- _THE TASK_: Please copy only the material from the line that has "LED2 pin SIG: none -> D15" to the very last line, both ends included, exactly as written and without pictures.

- Opening Delimiter -

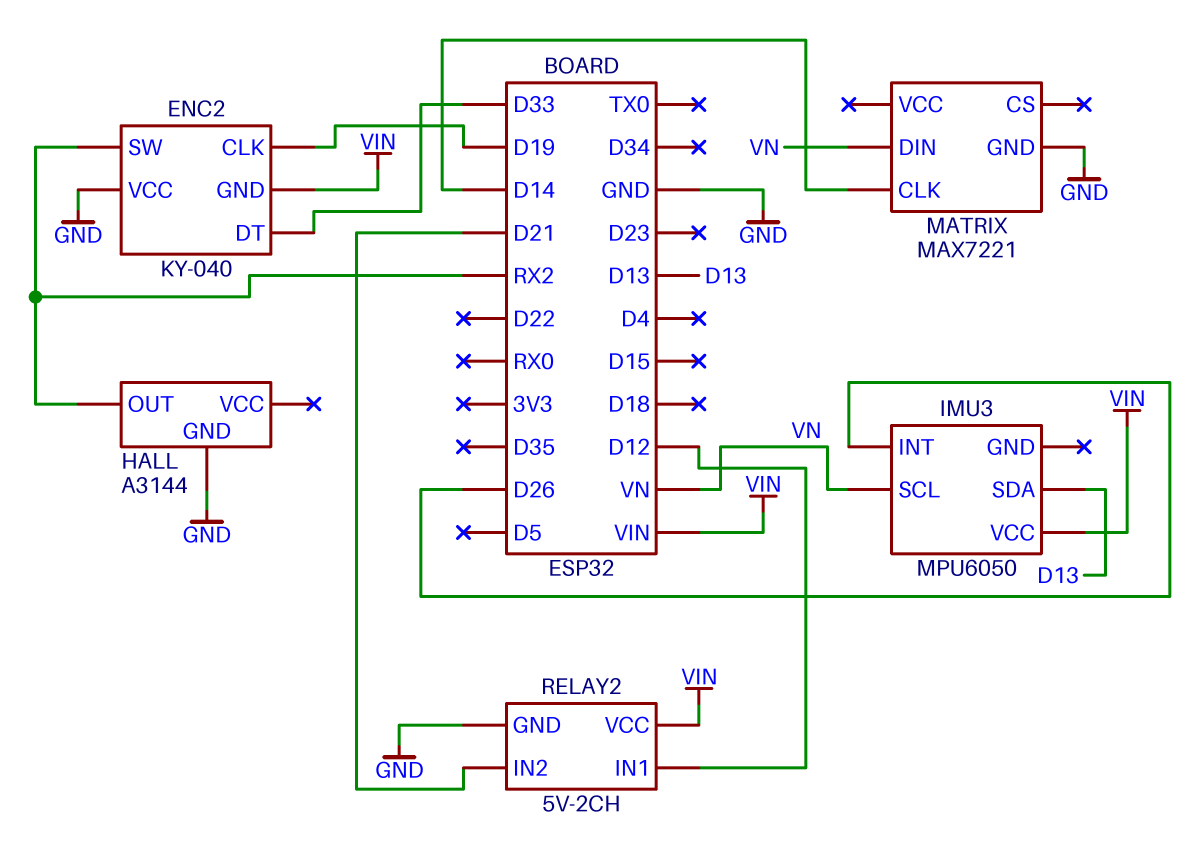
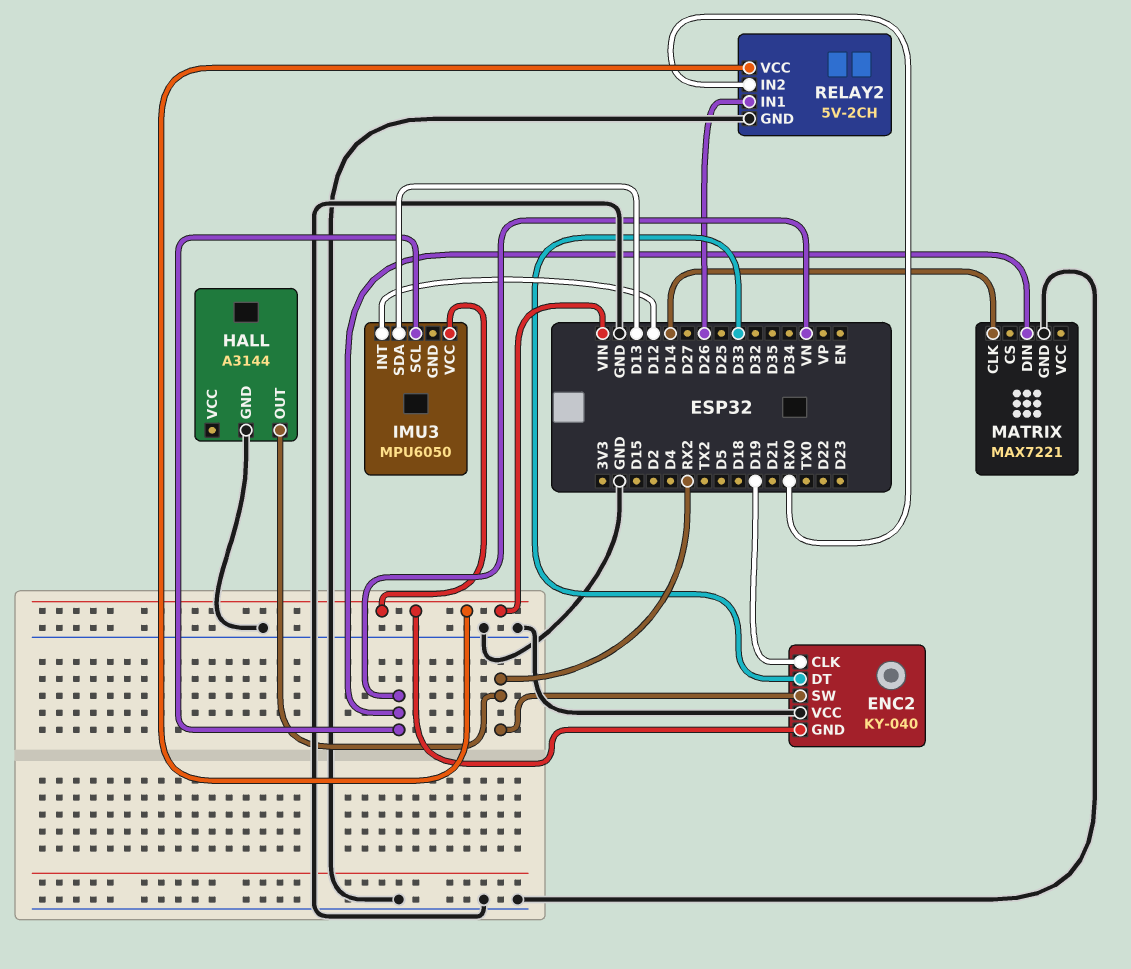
IMU3 pin INT: D26 -> D12
RELAY2 pin IN1: D12 -> D26
RELAY2 pin IN2: D21 -> RX0

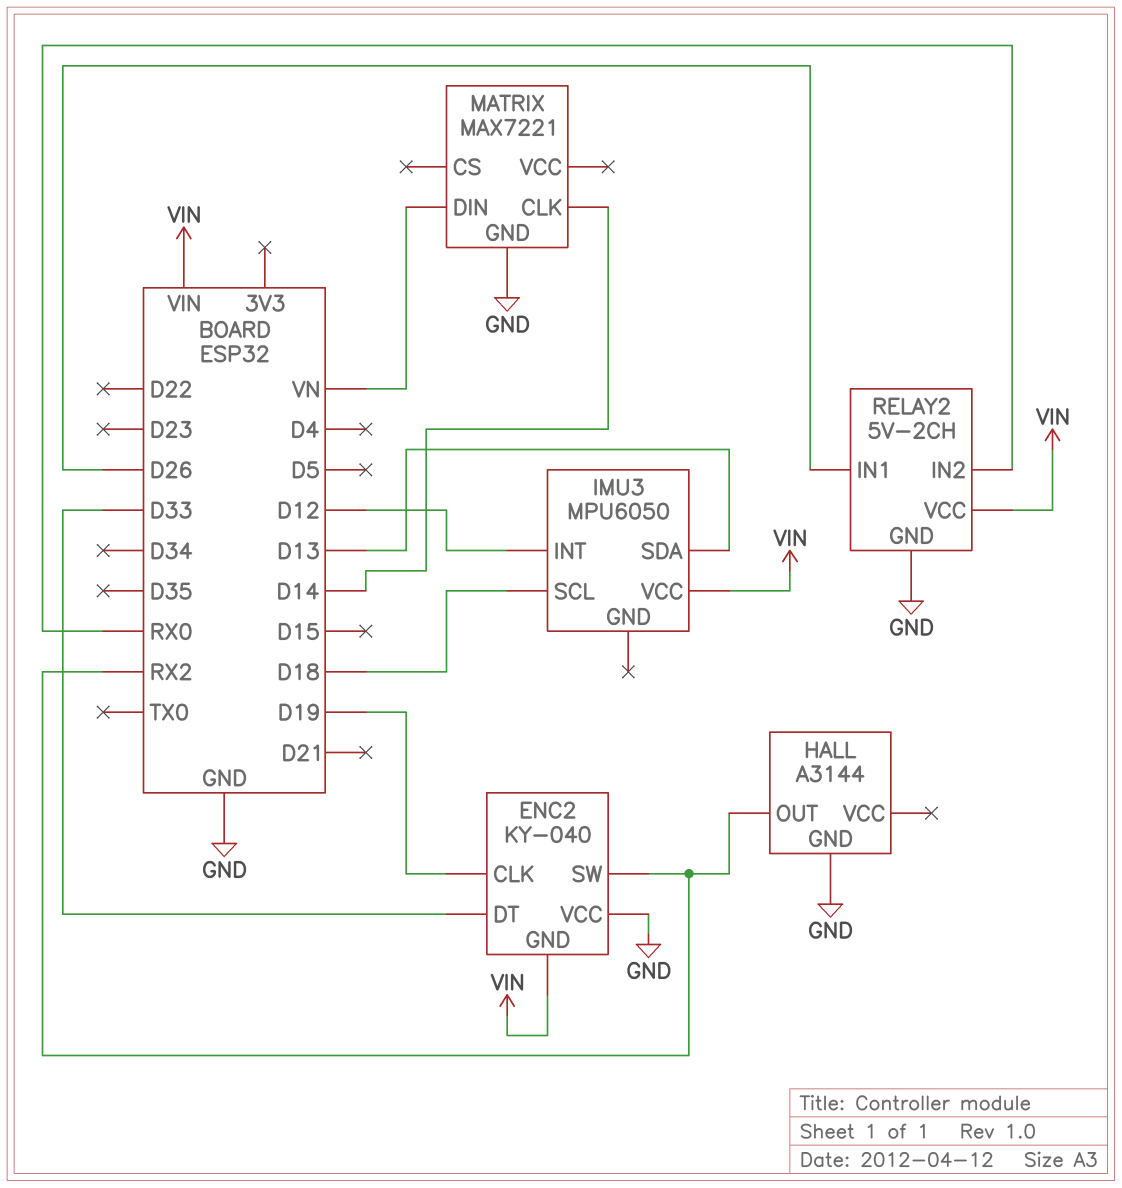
IMU3 pin SCL: VN -> D18

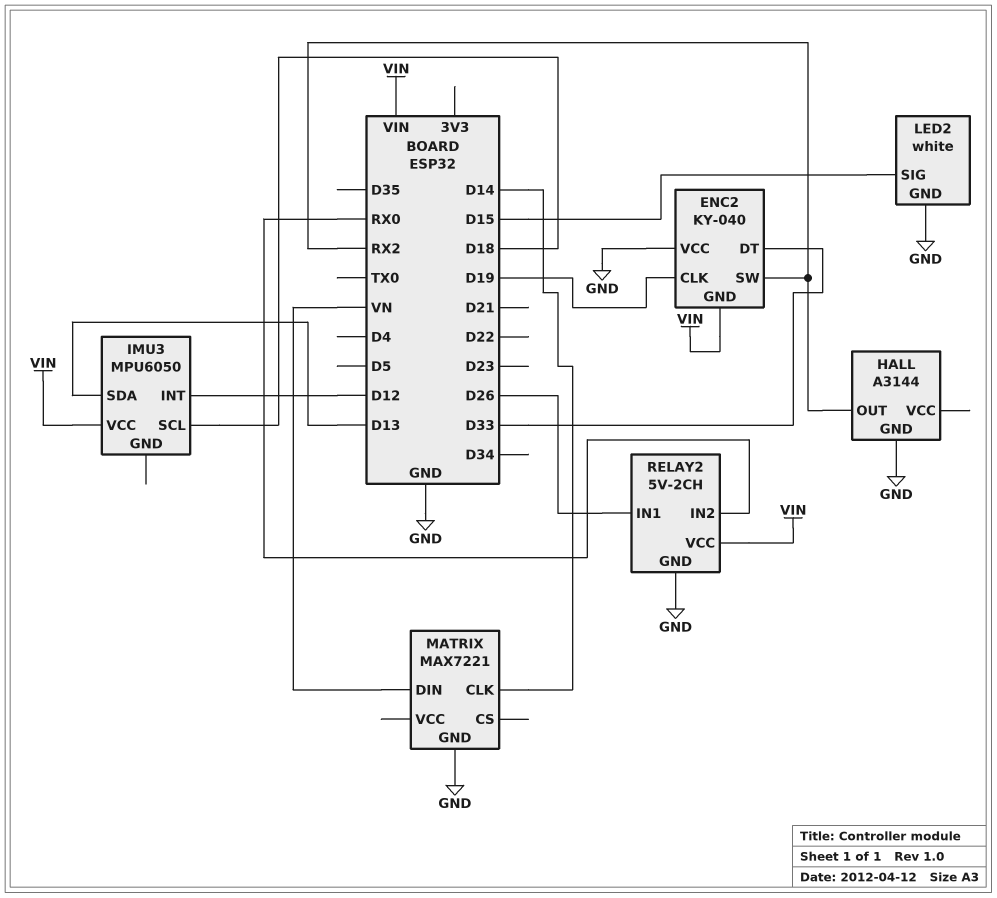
LED2: none -> white
LED2 pin GND: none -> GND
LED2 pin SIG: none -> D15

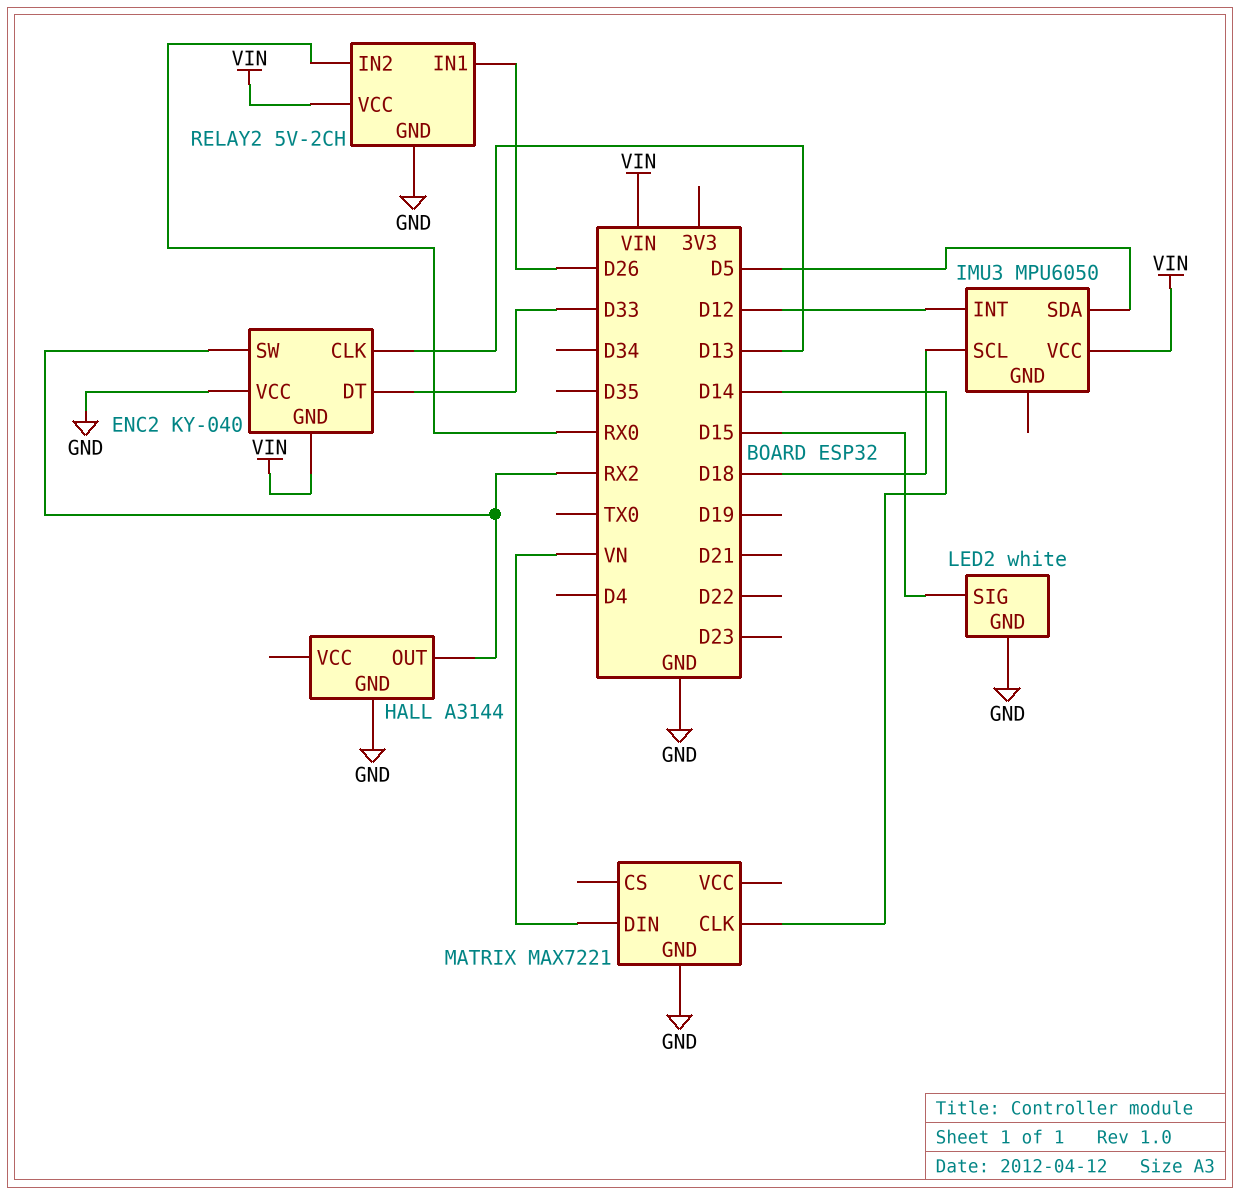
ENC2 pin CLK: D19 -> D13
IMU3 pin SDA: D13 -> D5

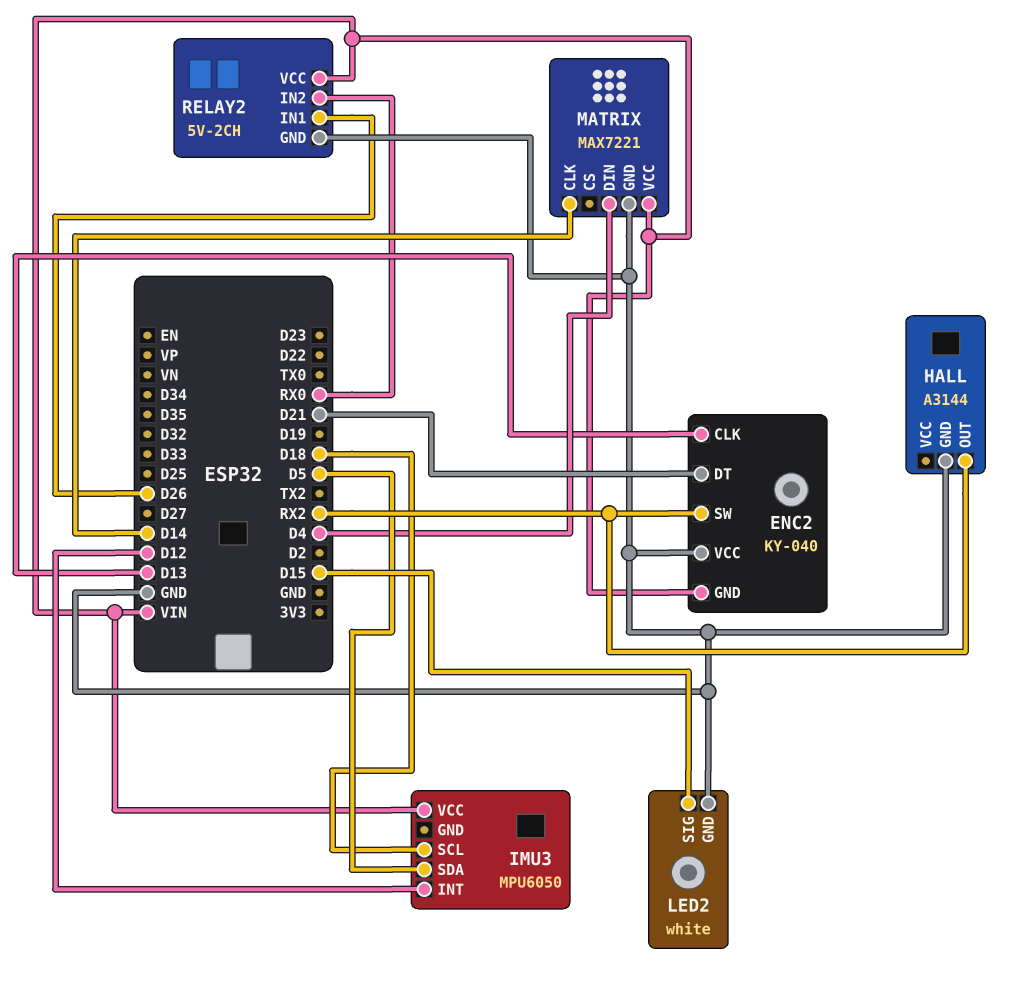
ENC2 pin DT: D33 -> D21
MATRIX pin DIN: VN -> D4
MATRIX pin VCC: none -> VIN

- Closing Delimiter -

- _RESULT_:
LED2 pin SIG: none -> D15

ENC2 pin CLK: D19 -> D13
IMU3 pin SDA: D13 -> D5

ENC2 pin DT: D33 -> D21
MATRIX pin DIN: VN -> D4
MATRIX pin VCC: none -> VIN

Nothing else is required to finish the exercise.